▶ [WORK ORDER]: All of the records below need to be written out exactly, but without the pictures.

▶ [INFORMATION GIVEN]:
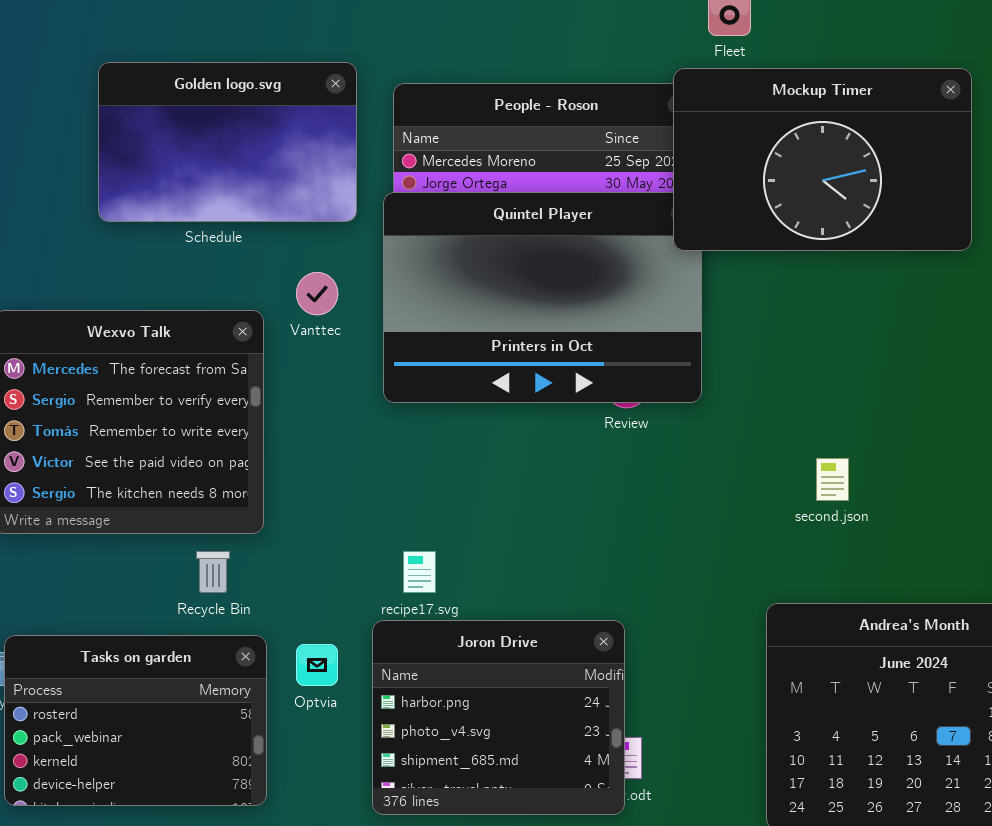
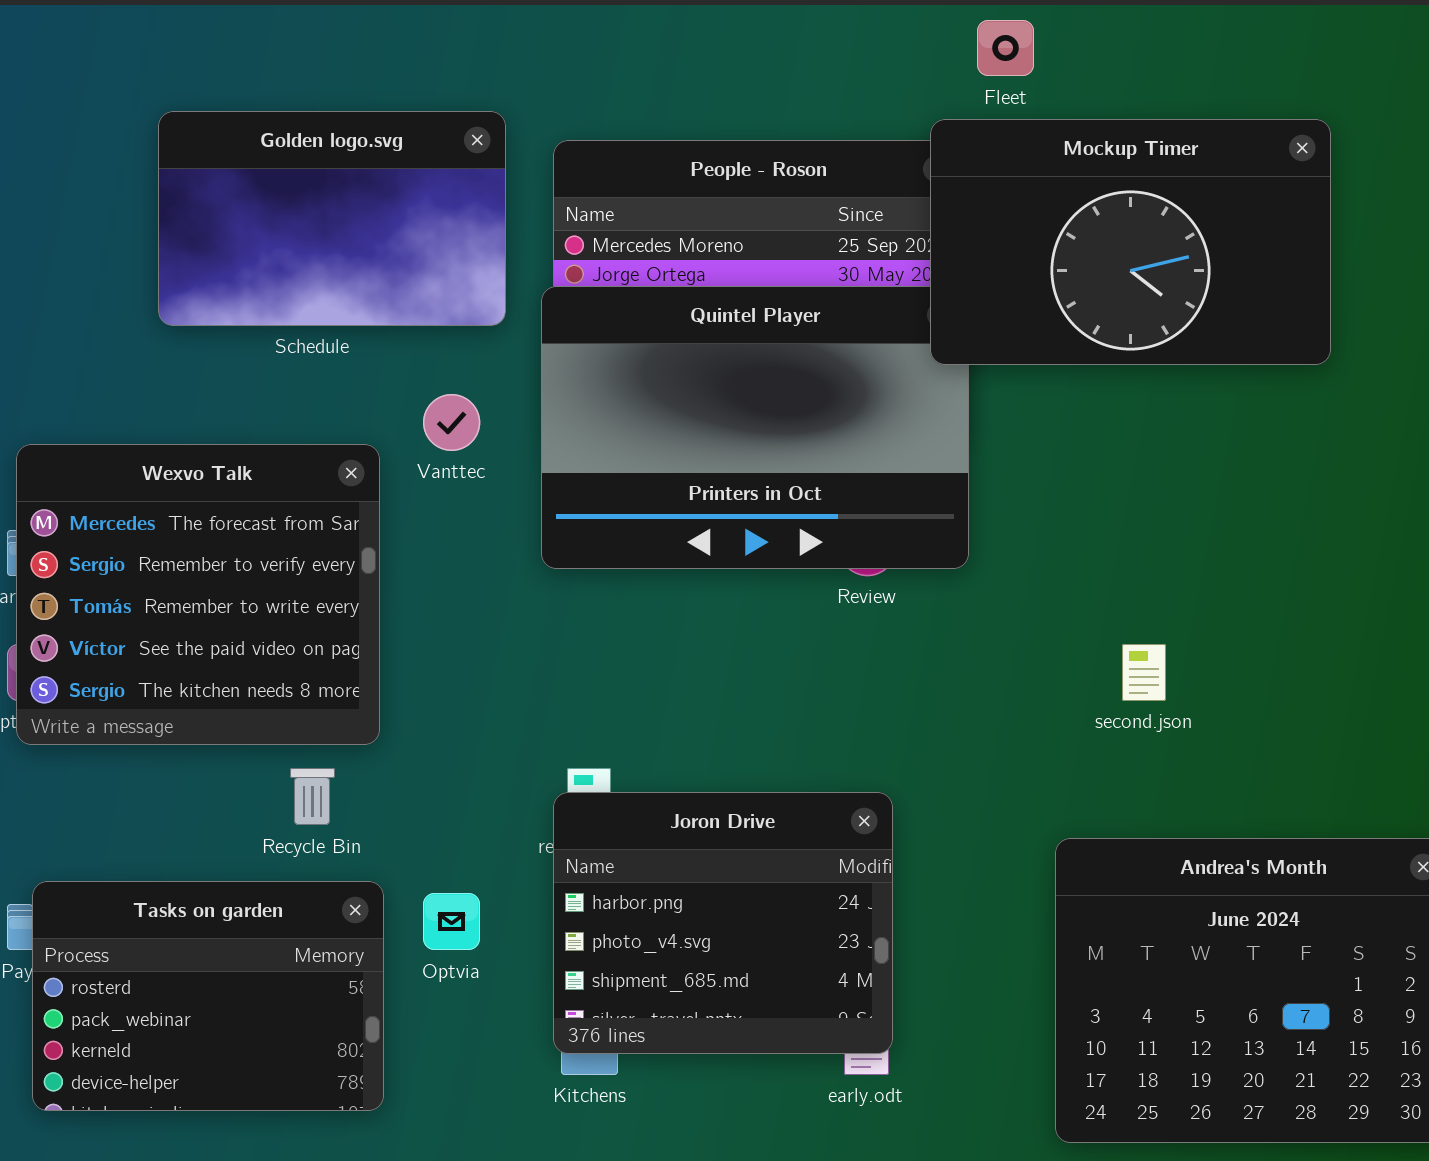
Joron Drive: [372,620,625,815] -> [553,792,893,1054], moved

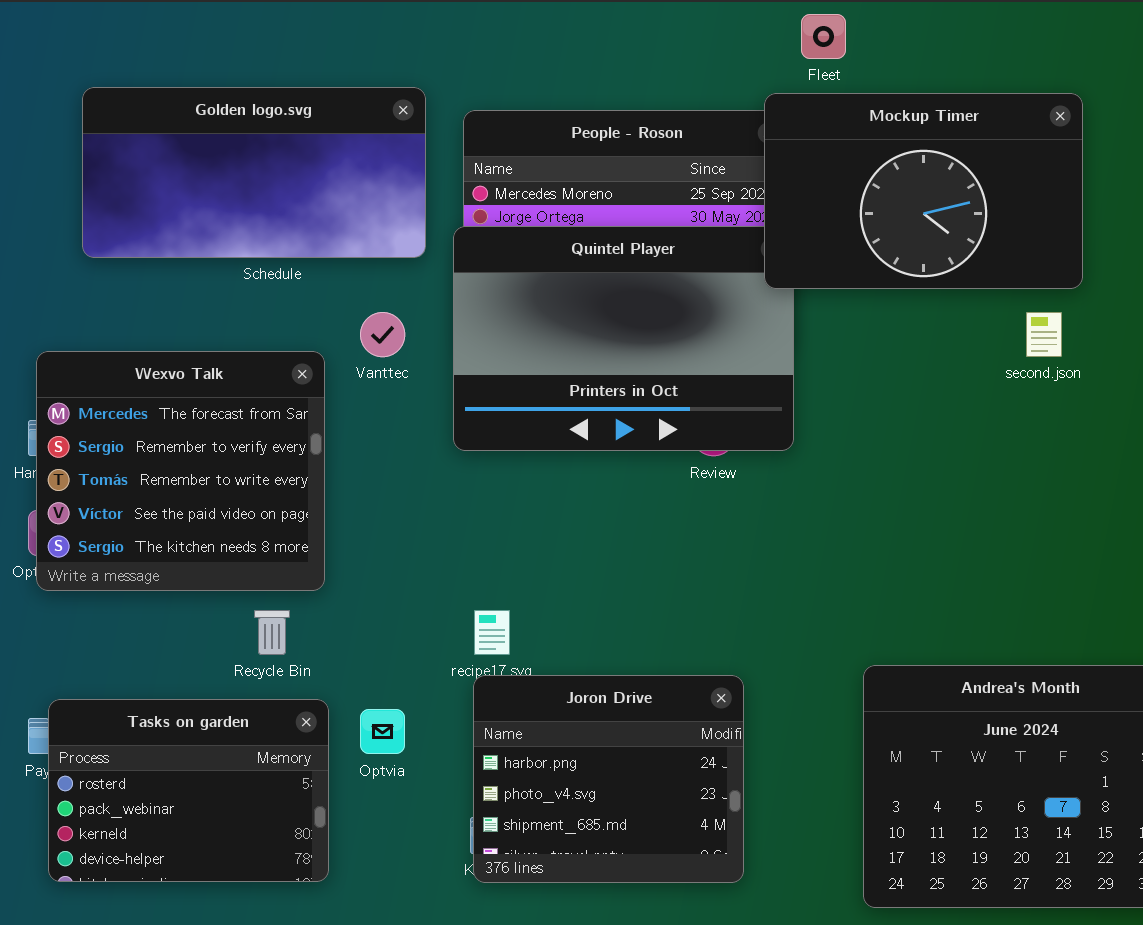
Golden logo.svg: [158,111,506,326] -> [82,87,426,258], resized
second.json: [1122,644,1166,701] -> [1026,312,1062,357], moved
Joron Drive: [553,792,893,1054] -> [473,675,744,883], moved

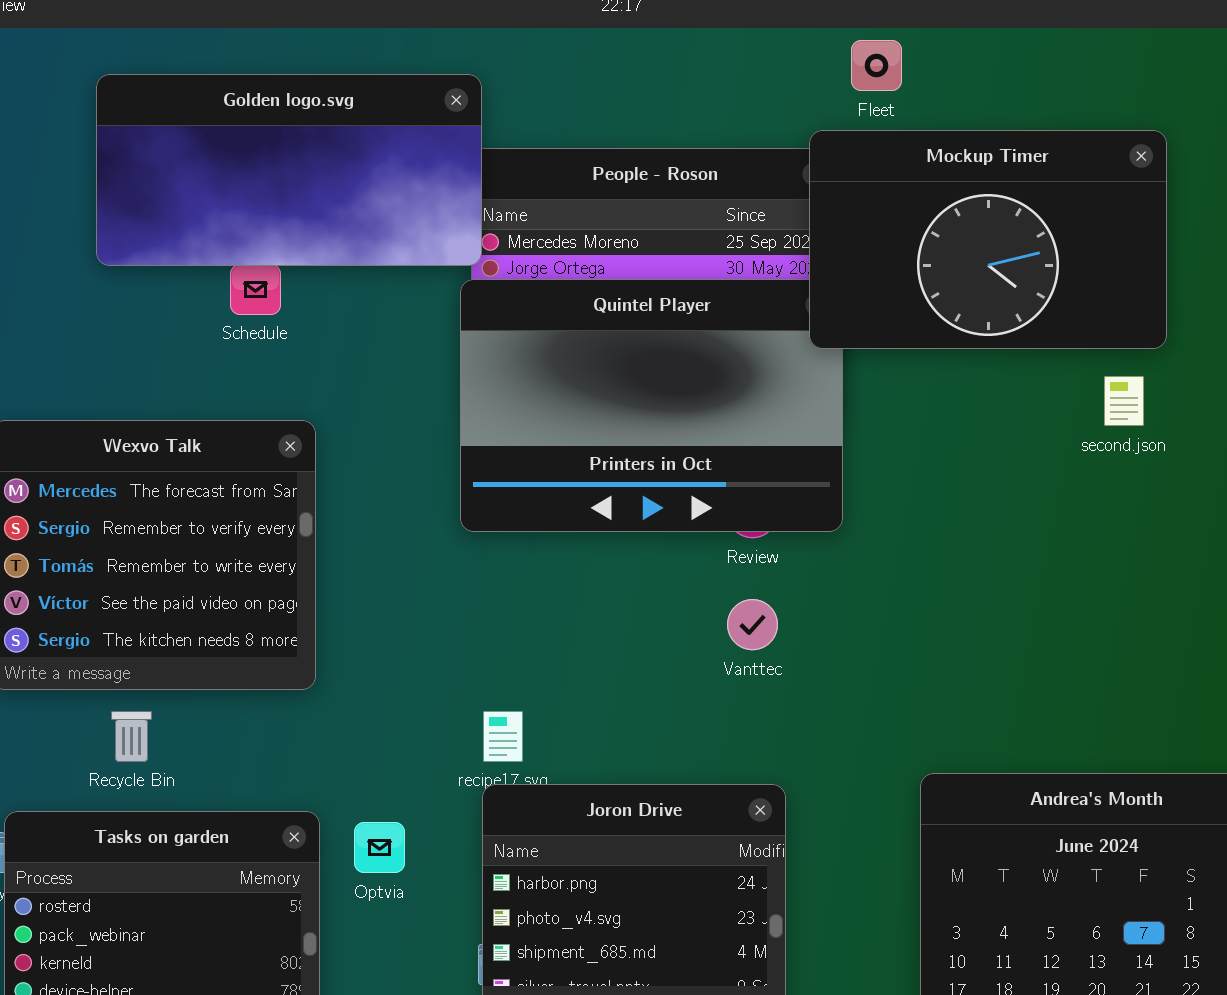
Golden logo.svg: [82,87,426,258] -> [96,74,482,266], moved
Vanttec: [360,312,405,357] -> [727,599,778,650], moved
Recycle Bin: [254,610,290,655] -> [111,711,152,762], moved

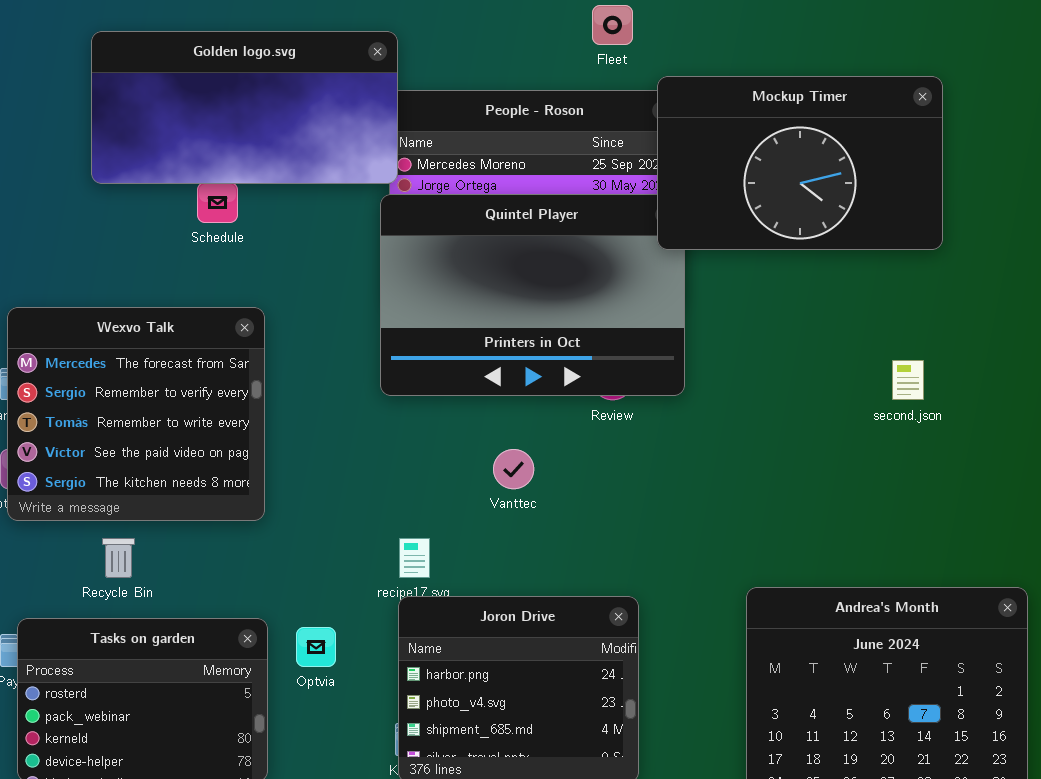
Fleet: [851,40,902,91] -> [592,5,633,45], moved
second.json: [1104,376,1144,426] -> [892,360,924,400], moved
Vanttec: [727,599,778,650] -> [493,449,534,489], moved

▶ [ANSWER SECTION]:
Joron Drive: [372,620,625,815] -> [553,792,893,1054], moved

Golden logo.svg: [158,111,506,326] -> [82,87,426,258], resized
second.json: [1122,644,1166,701] -> [1026,312,1062,357], moved
Joron Drive: [553,792,893,1054] -> [473,675,744,883], moved

Golden logo.svg: [82,87,426,258] -> [96,74,482,266], moved
Vanttec: [360,312,405,357] -> [727,599,778,650], moved
Recycle Bin: [254,610,290,655] -> [111,711,152,762], moved

Fleet: [851,40,902,91] -> [592,5,633,45], moved
second.json: [1104,376,1144,426] -> [892,360,924,400], moved
Vanttec: [727,599,778,650] -> [493,449,534,489], moved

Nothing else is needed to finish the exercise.